Spatial object tracking data:
* * * * * * *

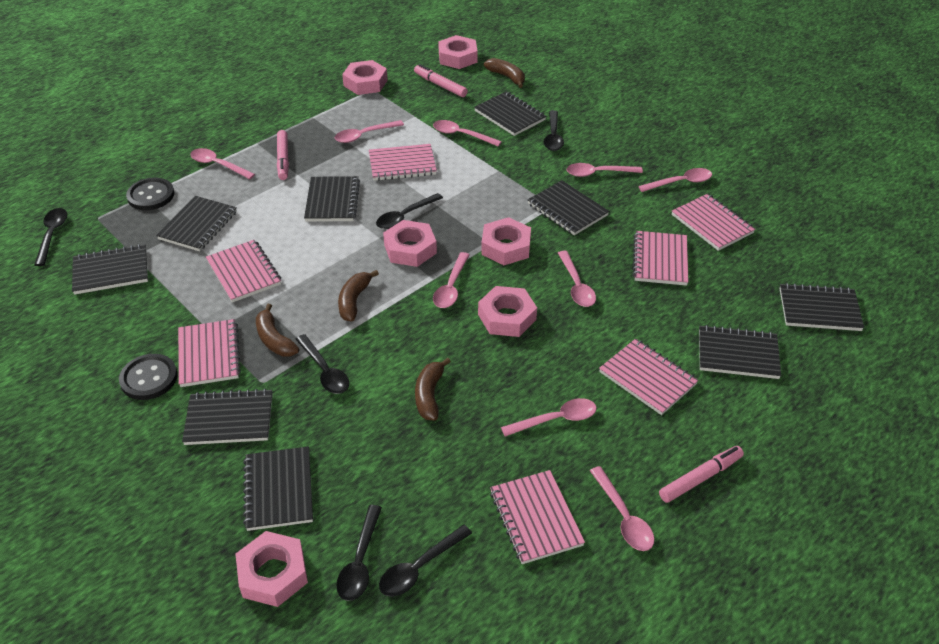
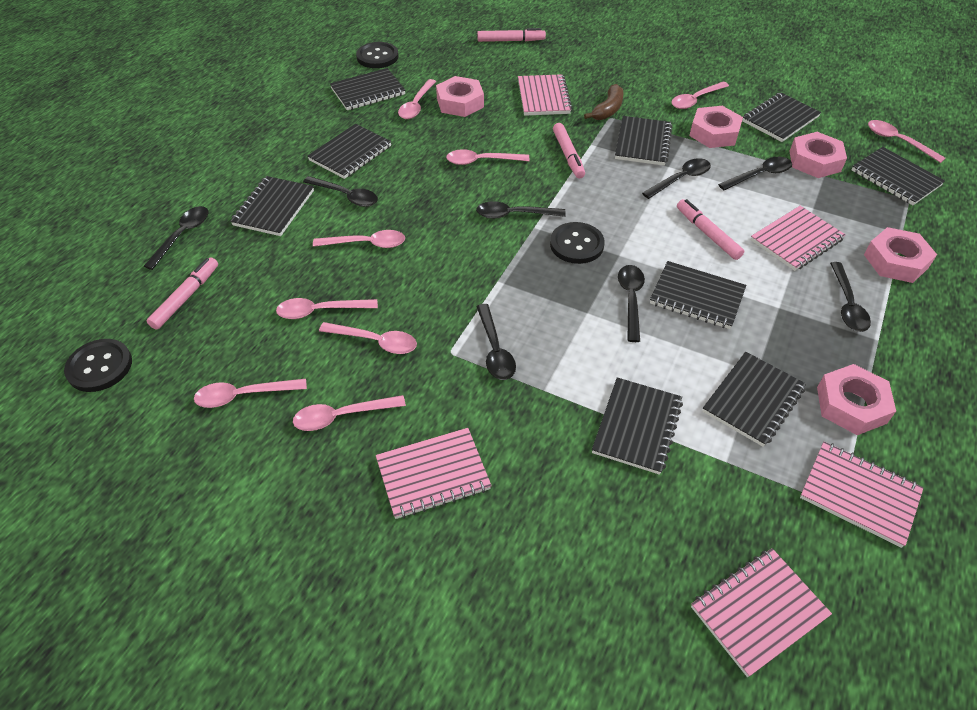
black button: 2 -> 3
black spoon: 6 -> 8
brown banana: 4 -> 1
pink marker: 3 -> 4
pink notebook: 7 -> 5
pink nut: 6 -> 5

* * * * * * *

▸ Task goal: Please retype all the entries word for word, omitting the pictures.

▸ Solution to the problem:
black button: 2 -> 3
black spoon: 6 -> 8
brown banana: 4 -> 1
pink marker: 3 -> 4
pink notebook: 7 -> 5
pink nut: 6 -> 5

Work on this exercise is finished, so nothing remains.